WHAT TO PRODUCE: All lines in the material containing the word "emerald" need to be copied.

AVAILABLE DATA:
>>>>>

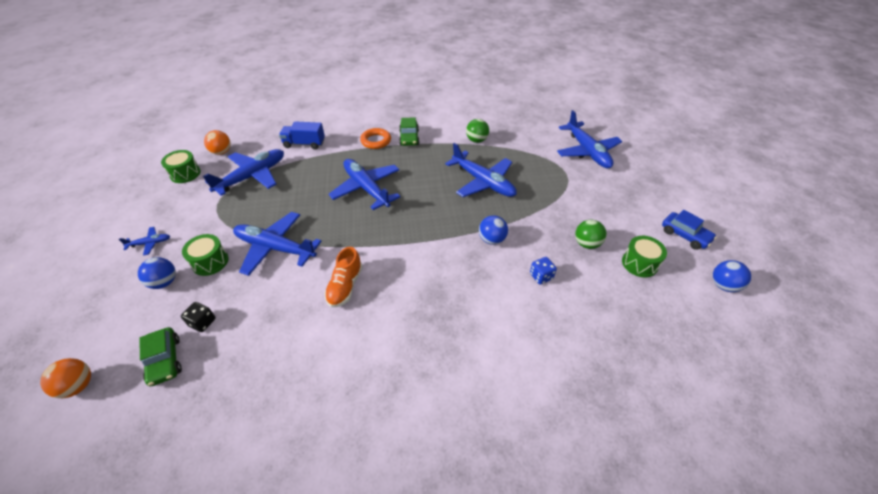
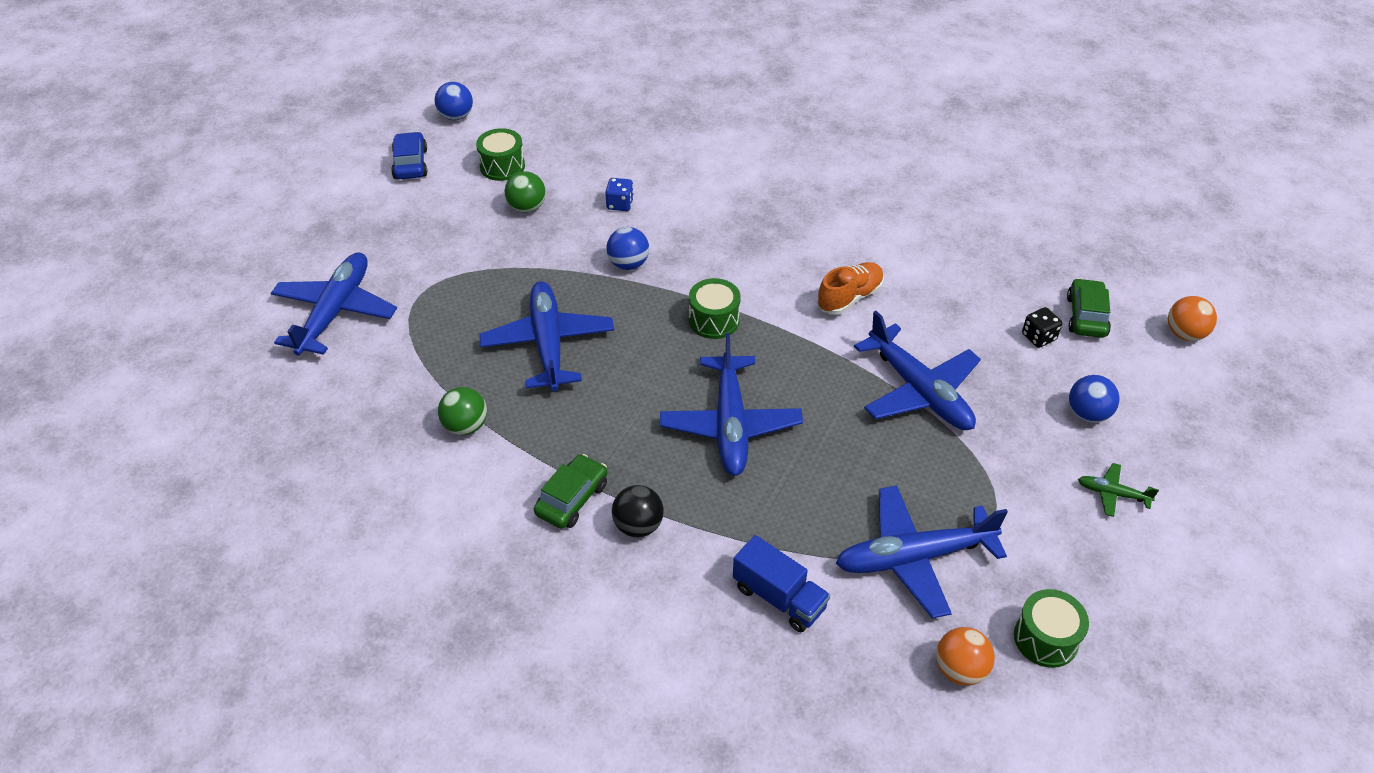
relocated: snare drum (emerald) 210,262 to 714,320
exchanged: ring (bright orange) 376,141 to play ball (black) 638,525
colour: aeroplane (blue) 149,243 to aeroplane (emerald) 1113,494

<<<<<

OUTPUT OF THE TASK:
relocated: snare drum (emerald) 210,262 to 714,320
colour: aeroplane (blue) 149,243 to aeroplane (emerald) 1113,494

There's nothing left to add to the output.